>>>

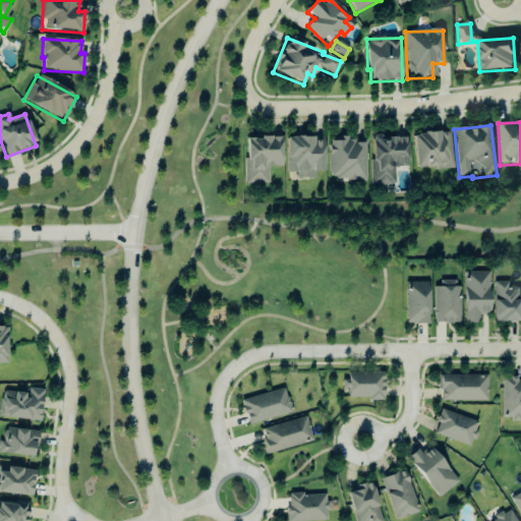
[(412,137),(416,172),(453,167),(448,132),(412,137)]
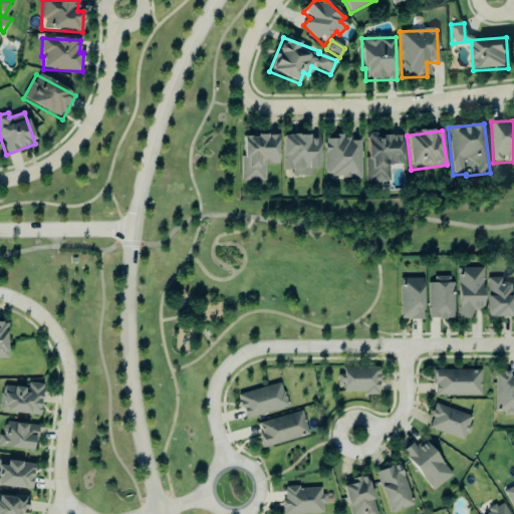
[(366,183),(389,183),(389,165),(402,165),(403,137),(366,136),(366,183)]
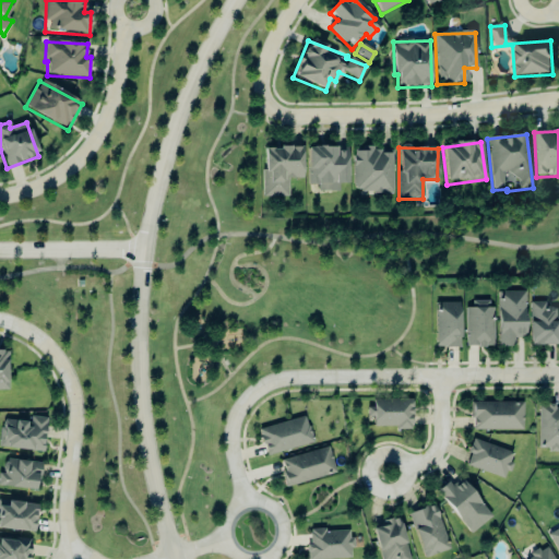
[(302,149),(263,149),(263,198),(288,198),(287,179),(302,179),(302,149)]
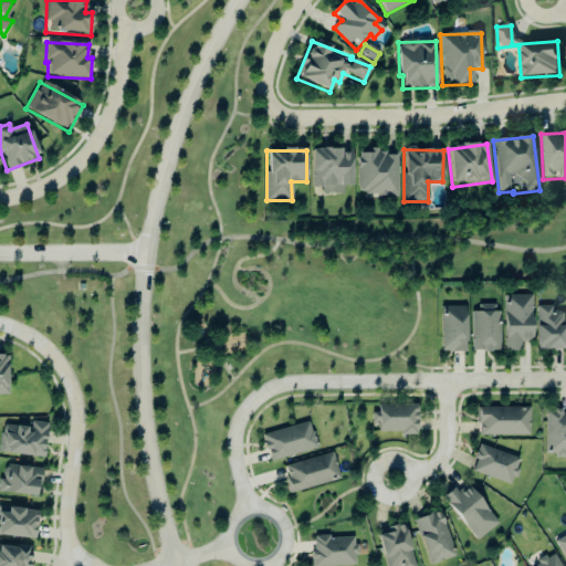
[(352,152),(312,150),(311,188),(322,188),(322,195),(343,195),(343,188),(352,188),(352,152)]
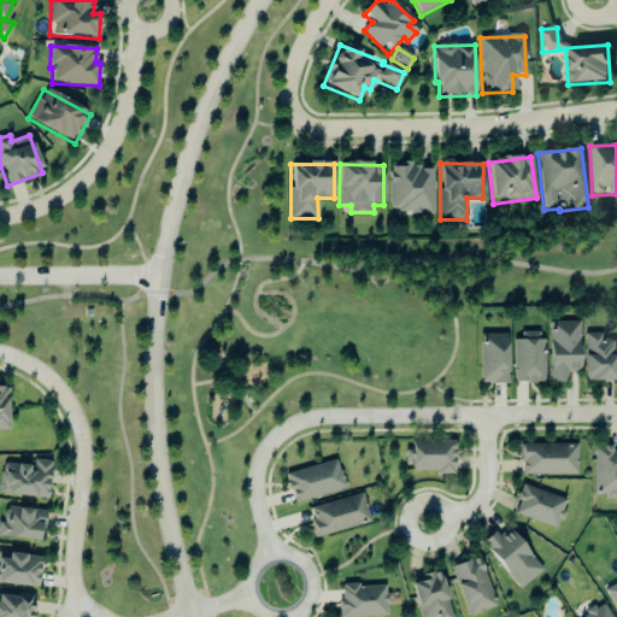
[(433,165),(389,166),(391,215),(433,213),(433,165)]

<<<
>>>

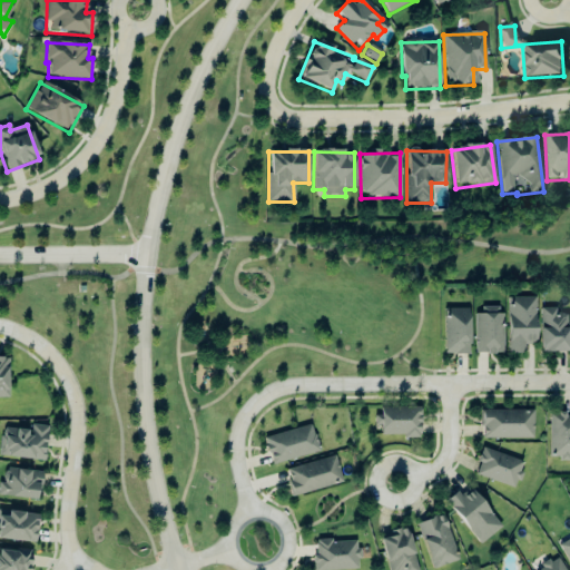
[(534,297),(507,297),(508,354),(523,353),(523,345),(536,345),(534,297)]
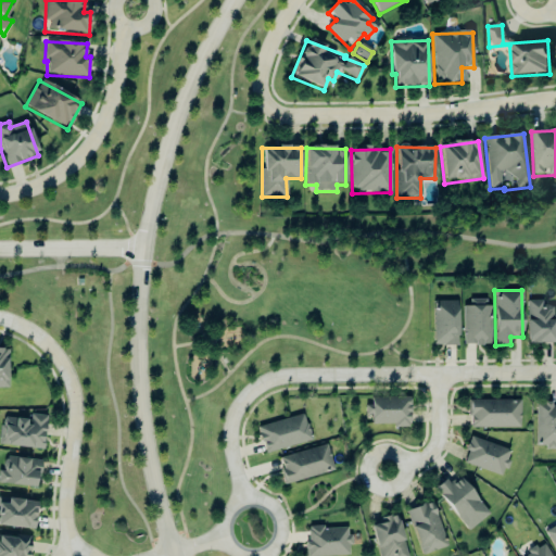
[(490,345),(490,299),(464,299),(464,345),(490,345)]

<<<
>>>

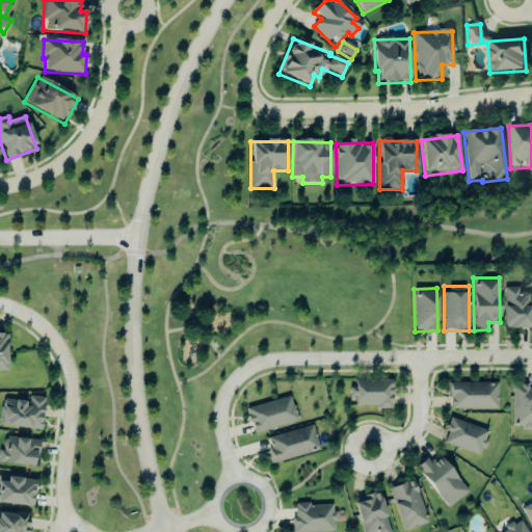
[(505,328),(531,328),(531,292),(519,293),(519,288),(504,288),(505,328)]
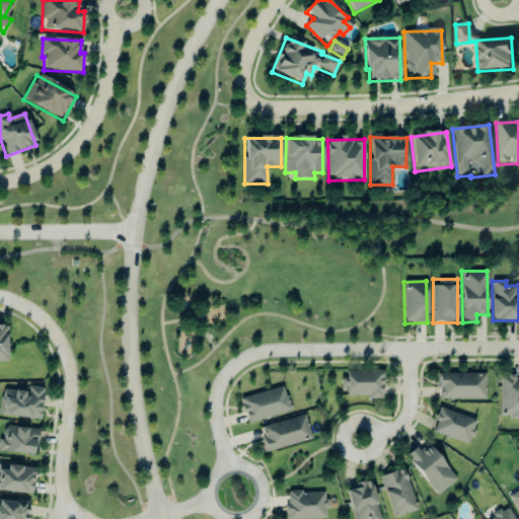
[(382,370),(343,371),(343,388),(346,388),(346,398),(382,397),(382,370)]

<<<

Exercise details:
When copying from the data above, begin at the line containing "[(412,137),(416,172),(453,167),(448,132),(412,137)]" and end at the line containing "[(433,165),(389,166),(391,215),(433,213),(433,165)]"; return those lines exactly and leave all pictures behind.

Result:
[(412,137),(416,172),(453,167),(448,132),(412,137)]
[(366,183),(389,183),(389,165),(402,165),(403,137),(366,136),(366,183)]
[(302,149),(263,149),(263,198),(288,198),(287,179),(302,179),(302,149)]
[(352,152),(312,150),(311,188),(322,188),(322,195),(343,195),(343,188),(352,188),(352,152)]
[(433,165),(389,166),(391,215),(433,213),(433,165)]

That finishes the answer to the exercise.